Action item = For the entries below, copy exactly the line that contains "DIGITS pin CLK: A7 -> B7" through the line that contains "GPS2 pin RX: B5 -> B8", both ends included, and exclude all pictures.

Recorded information =
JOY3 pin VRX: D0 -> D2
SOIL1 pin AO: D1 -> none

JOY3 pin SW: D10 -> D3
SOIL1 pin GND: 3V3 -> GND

---

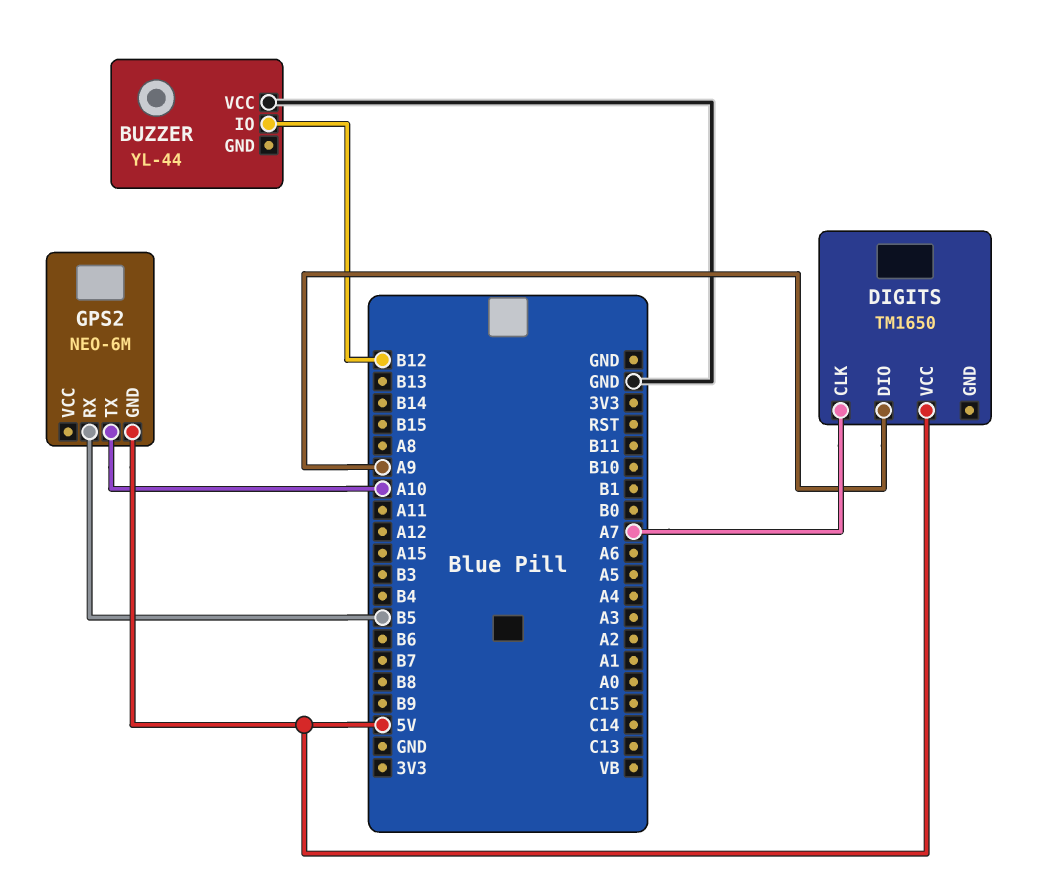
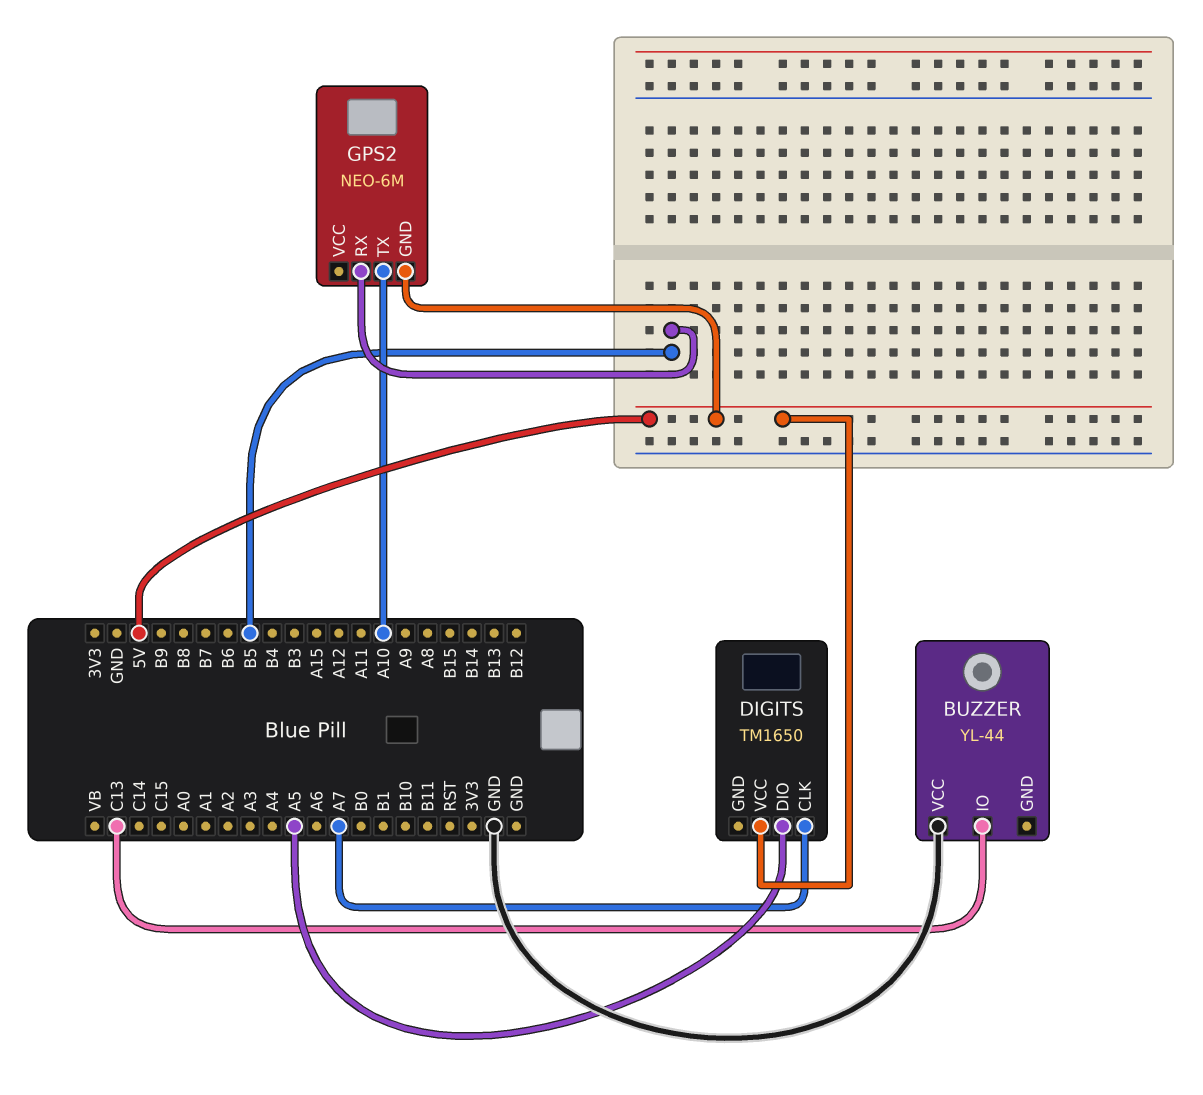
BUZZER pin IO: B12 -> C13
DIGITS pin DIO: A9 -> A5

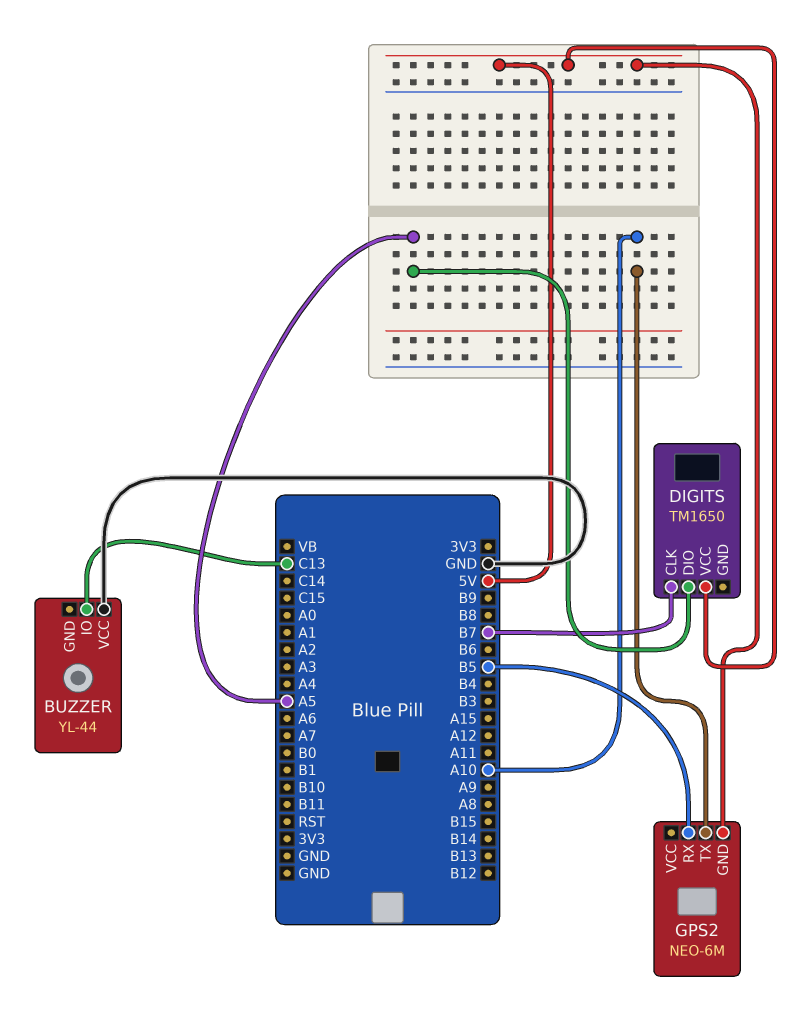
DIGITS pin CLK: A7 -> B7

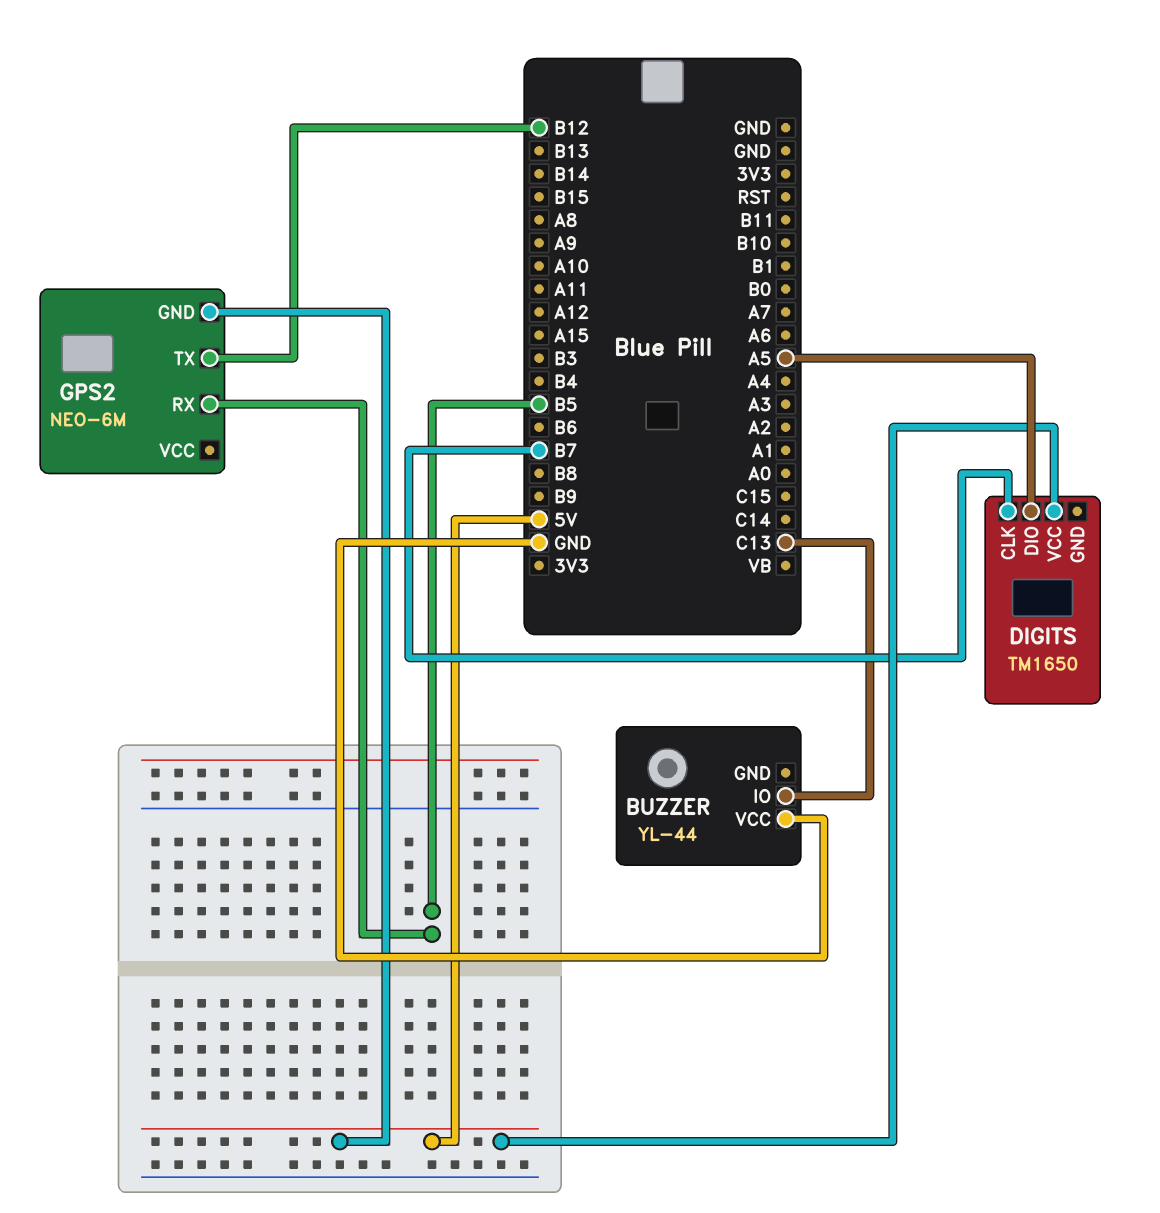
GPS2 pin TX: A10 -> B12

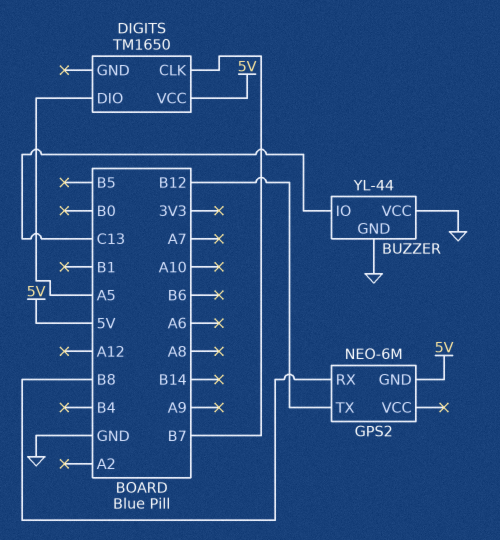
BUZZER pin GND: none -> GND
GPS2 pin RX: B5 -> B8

Written response =
DIGITS pin CLK: A7 -> B7

GPS2 pin TX: A10 -> B12

BUZZER pin GND: none -> GND
GPS2 pin RX: B5 -> B8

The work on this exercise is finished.